- Directions: Please report each line in the material below that contains the word "with". Case counts, so a line matches only if the capitalization is identical.
----
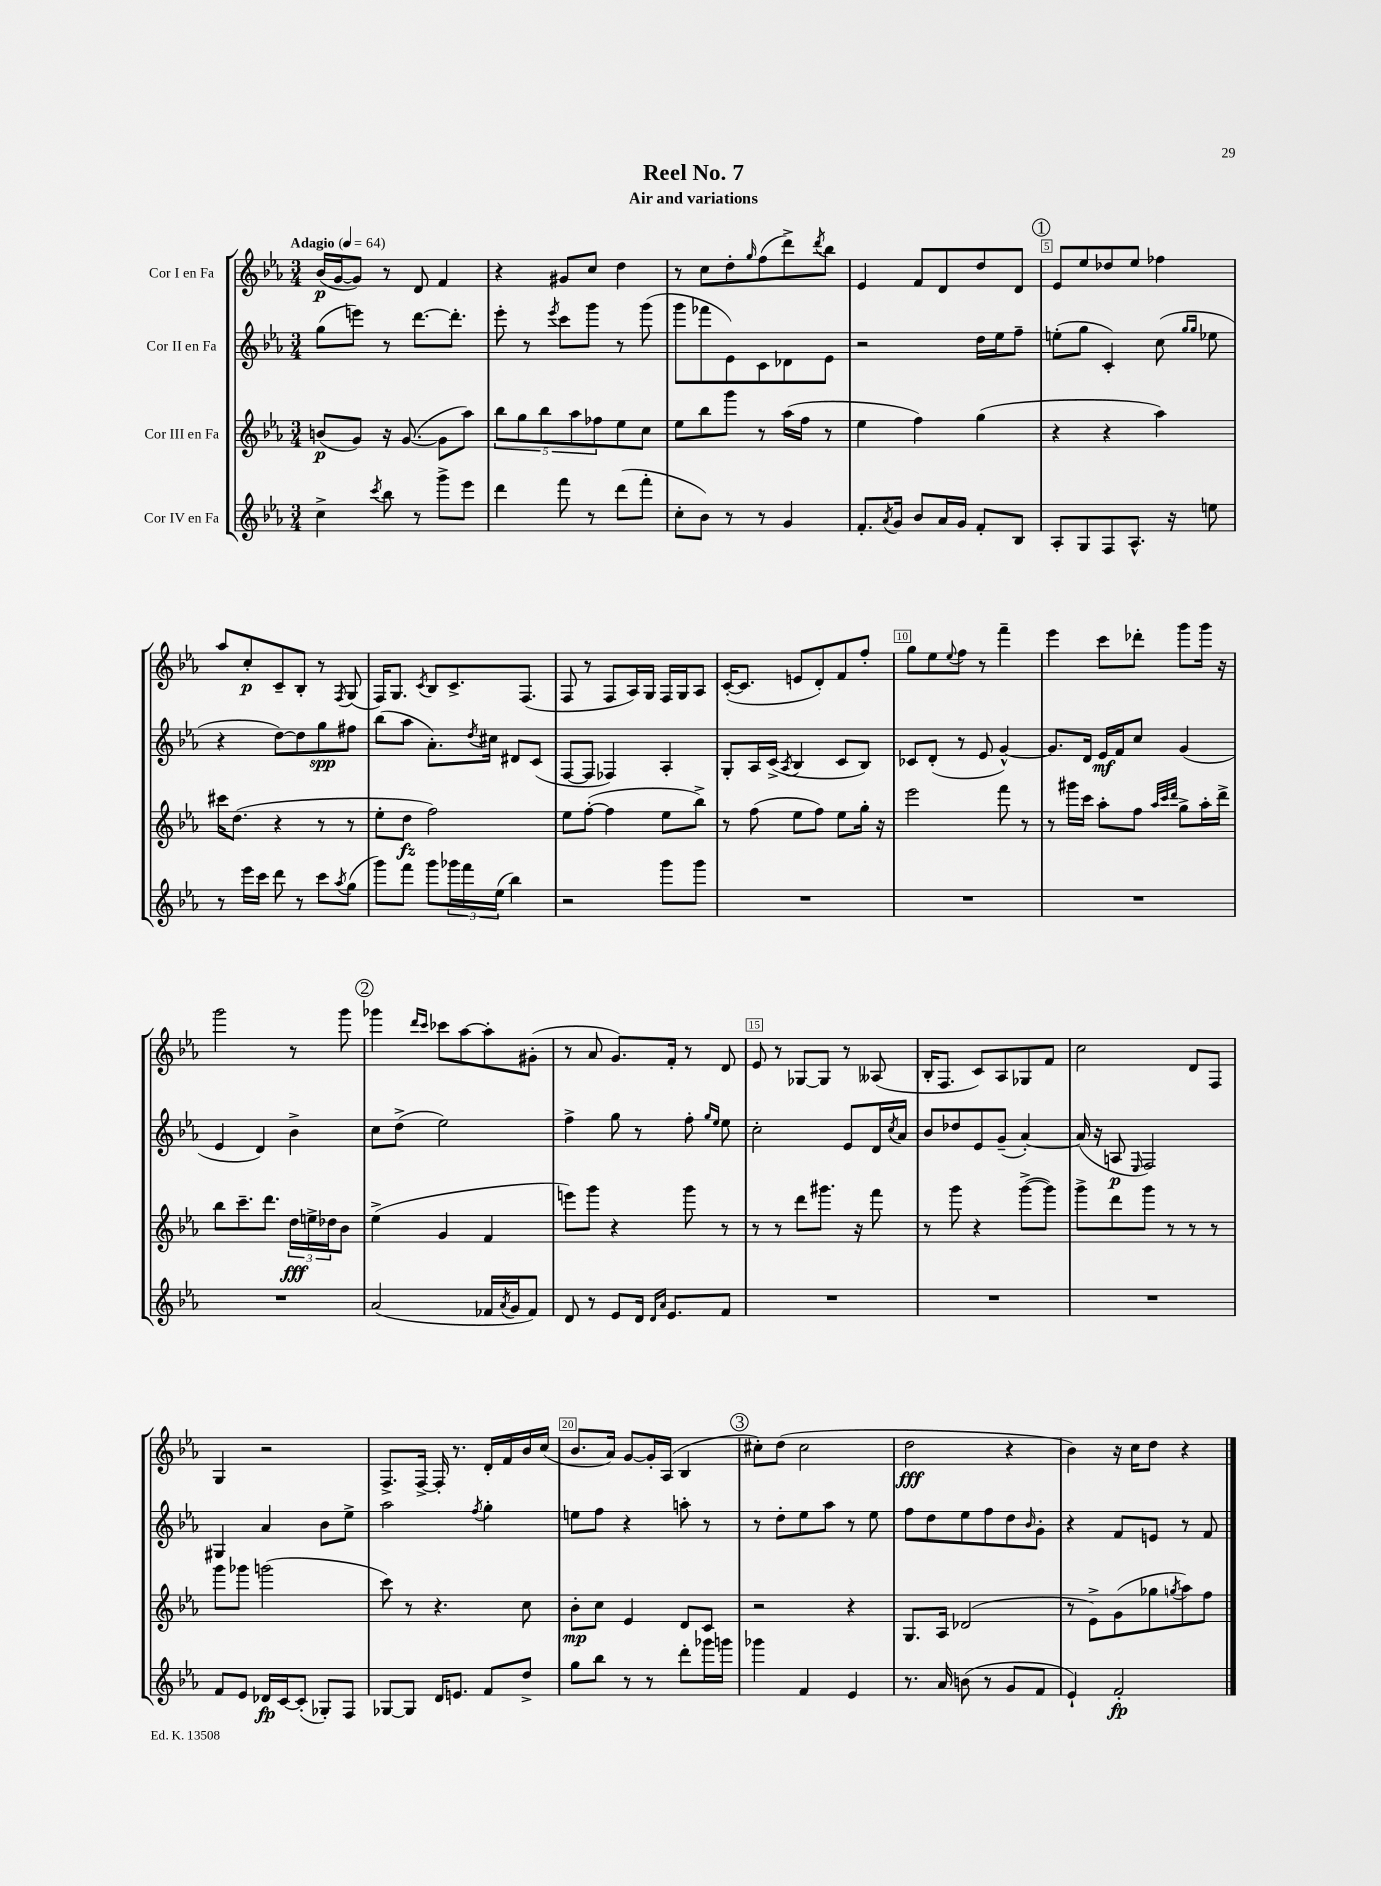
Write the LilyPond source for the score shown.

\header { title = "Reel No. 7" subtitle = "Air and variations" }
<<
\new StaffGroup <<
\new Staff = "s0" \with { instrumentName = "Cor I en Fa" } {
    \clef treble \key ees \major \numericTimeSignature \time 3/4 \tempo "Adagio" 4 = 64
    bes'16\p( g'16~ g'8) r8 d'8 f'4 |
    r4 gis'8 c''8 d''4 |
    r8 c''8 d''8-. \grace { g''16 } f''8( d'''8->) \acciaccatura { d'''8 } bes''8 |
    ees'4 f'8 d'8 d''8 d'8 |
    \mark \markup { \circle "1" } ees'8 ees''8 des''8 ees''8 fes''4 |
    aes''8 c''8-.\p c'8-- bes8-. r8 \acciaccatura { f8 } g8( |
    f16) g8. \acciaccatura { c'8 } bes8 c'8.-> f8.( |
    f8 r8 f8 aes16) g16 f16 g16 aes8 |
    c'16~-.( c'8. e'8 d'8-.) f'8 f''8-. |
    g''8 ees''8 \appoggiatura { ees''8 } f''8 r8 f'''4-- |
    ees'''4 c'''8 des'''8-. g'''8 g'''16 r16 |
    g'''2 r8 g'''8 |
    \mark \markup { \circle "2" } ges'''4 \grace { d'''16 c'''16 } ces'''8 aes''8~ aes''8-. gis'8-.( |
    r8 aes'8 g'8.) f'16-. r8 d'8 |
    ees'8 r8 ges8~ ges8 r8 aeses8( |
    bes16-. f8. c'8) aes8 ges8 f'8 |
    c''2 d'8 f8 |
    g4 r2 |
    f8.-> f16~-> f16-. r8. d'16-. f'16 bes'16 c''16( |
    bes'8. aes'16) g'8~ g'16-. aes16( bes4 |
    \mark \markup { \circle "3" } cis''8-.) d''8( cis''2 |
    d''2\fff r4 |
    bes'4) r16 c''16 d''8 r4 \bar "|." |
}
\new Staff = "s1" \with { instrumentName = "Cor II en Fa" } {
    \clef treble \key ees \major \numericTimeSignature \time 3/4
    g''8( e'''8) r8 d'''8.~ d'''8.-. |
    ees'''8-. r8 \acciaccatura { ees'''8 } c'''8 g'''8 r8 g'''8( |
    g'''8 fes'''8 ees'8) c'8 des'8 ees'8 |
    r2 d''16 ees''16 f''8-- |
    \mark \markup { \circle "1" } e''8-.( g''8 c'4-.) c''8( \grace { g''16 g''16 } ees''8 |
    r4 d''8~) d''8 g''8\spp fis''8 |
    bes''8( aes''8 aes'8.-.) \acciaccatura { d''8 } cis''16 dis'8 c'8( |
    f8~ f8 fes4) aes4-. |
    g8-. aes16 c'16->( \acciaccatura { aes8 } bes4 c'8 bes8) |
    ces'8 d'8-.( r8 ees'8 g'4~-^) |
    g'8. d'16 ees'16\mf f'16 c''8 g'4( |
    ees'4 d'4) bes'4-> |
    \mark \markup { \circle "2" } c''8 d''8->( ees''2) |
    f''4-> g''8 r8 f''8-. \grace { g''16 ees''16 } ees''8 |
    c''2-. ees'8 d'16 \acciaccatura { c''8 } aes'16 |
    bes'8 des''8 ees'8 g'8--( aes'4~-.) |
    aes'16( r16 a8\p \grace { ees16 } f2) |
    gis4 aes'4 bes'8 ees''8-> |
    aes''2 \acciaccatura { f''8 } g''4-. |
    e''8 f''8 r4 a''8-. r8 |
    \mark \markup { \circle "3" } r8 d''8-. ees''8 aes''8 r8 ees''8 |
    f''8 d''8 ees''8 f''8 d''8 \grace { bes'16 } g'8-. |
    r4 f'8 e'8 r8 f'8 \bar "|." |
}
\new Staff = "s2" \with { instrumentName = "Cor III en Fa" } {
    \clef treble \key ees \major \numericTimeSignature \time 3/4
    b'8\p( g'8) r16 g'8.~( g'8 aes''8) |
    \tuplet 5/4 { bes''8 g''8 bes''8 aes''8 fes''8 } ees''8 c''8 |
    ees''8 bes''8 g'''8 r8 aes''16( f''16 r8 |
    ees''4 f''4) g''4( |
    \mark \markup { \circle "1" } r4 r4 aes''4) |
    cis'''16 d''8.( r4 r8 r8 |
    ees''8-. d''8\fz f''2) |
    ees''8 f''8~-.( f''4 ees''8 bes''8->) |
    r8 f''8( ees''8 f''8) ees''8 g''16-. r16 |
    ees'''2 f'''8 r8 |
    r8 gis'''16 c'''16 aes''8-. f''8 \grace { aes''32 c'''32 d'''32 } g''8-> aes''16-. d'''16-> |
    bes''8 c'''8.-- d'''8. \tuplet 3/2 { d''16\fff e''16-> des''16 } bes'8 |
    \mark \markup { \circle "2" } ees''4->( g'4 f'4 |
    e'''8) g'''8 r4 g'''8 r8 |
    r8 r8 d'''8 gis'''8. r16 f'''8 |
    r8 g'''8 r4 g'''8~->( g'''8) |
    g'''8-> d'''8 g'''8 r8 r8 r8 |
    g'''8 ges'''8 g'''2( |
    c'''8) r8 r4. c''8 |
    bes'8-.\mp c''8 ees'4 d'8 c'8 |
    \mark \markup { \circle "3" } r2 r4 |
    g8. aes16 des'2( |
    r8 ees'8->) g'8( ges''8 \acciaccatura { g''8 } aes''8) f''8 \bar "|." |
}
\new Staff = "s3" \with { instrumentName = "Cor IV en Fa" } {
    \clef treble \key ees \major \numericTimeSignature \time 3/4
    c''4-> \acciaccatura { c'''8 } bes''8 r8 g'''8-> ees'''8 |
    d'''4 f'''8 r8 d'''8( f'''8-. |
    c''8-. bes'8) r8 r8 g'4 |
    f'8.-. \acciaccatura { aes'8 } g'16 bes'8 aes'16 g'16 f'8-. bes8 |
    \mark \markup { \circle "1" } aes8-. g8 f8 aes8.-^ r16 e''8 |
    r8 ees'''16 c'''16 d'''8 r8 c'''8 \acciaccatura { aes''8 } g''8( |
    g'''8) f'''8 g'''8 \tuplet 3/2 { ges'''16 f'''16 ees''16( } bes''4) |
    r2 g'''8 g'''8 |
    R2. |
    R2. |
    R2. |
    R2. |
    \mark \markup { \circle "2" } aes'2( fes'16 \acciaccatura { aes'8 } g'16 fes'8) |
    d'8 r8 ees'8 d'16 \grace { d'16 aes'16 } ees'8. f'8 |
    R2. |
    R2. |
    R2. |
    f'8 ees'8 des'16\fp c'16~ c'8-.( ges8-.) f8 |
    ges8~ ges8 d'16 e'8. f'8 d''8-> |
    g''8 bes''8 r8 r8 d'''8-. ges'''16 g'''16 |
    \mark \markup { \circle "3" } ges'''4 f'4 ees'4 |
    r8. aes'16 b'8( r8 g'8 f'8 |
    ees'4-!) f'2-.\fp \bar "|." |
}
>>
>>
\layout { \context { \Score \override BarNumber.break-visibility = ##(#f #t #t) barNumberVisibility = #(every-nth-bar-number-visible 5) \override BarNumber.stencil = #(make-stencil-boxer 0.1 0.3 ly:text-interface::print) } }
----
- Full solution:
\new Staff = "s0" \with { instrumentName = "Cor I en Fa" } {
\new Staff = "s1" \with { instrumentName = "Cor II en Fa" } {
\new Staff = "s2" \with { instrumentName = "Cor III en Fa" } {
\new Staff = "s3" \with { instrumentName = "Cor IV en Fa" } {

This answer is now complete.